**AIM OF THE EXERCISE**
All pictures must be left out as you transcribe the lines from the first line of the data to the line containing "The second view gained the donut/purple", both included.

(Scene comparison data)
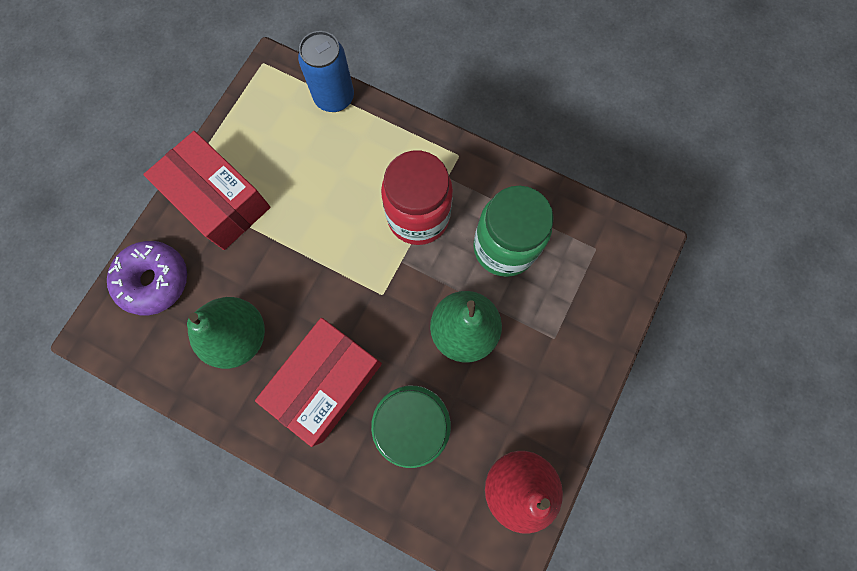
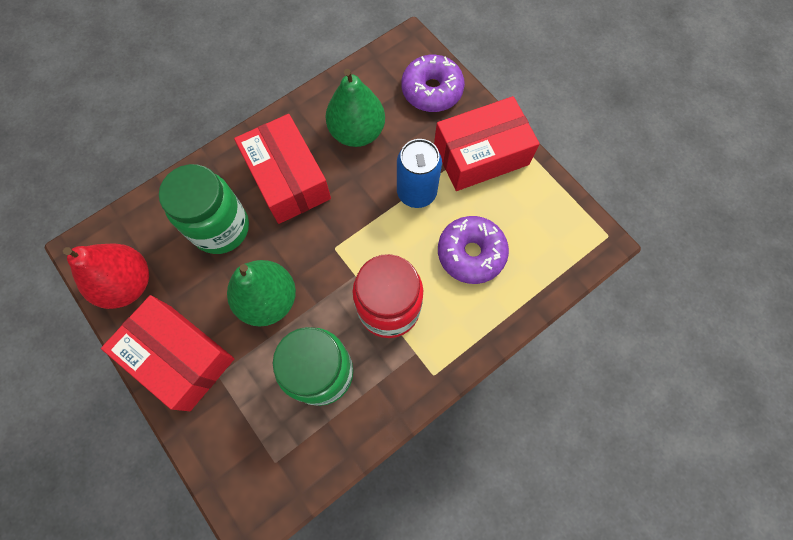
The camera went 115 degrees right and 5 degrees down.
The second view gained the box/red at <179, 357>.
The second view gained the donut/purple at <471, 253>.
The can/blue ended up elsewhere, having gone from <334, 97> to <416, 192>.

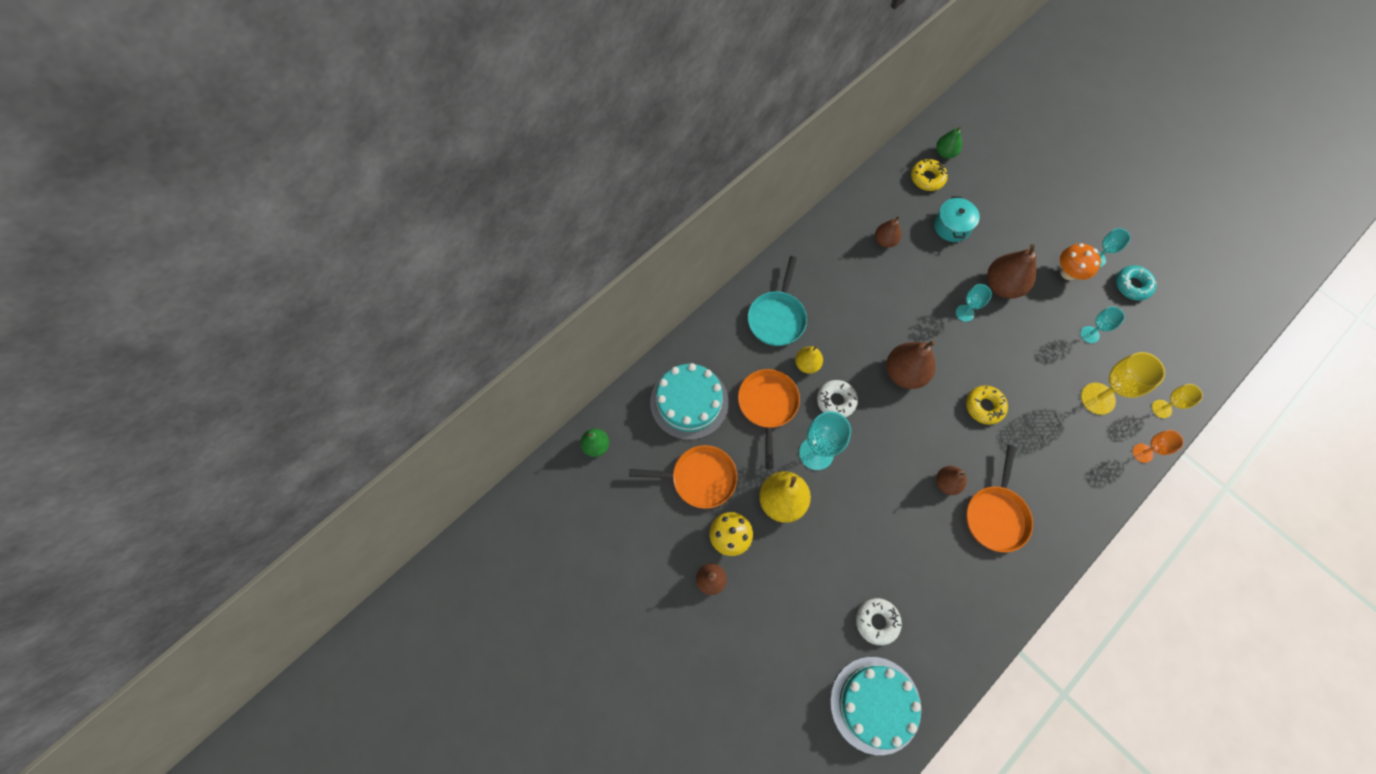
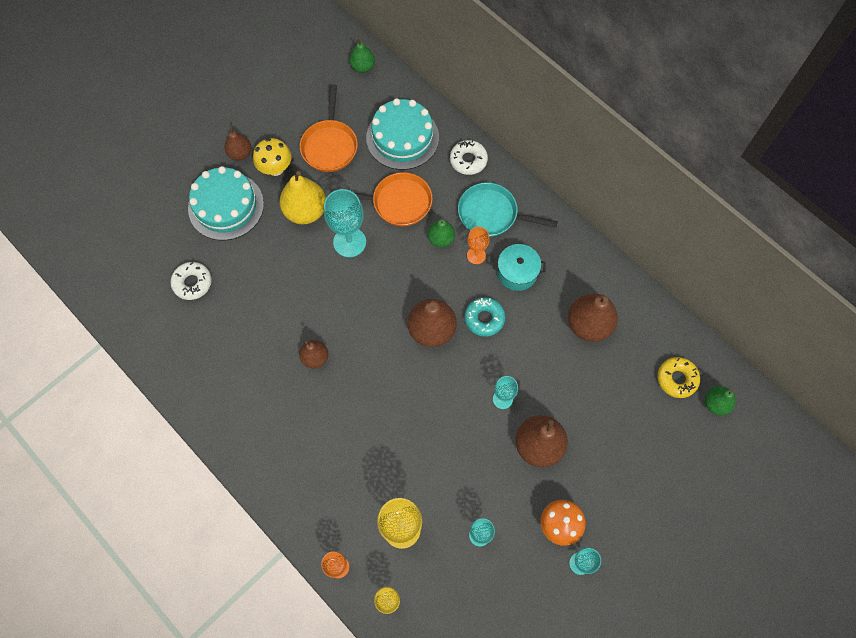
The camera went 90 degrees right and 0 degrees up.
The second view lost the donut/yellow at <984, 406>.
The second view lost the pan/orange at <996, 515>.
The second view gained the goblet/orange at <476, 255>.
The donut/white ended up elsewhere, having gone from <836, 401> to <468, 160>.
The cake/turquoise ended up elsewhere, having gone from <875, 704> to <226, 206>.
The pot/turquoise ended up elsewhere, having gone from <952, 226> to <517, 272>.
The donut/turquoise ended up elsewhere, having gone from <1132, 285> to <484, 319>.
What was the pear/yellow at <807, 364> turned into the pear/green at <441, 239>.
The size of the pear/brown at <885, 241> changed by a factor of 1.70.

**YOUR SOLUTION**
The camera went 115 degrees right and 5 degrees down.
The second view gained the box/red at <179, 357>.
The second view gained the donut/purple at <471, 253>.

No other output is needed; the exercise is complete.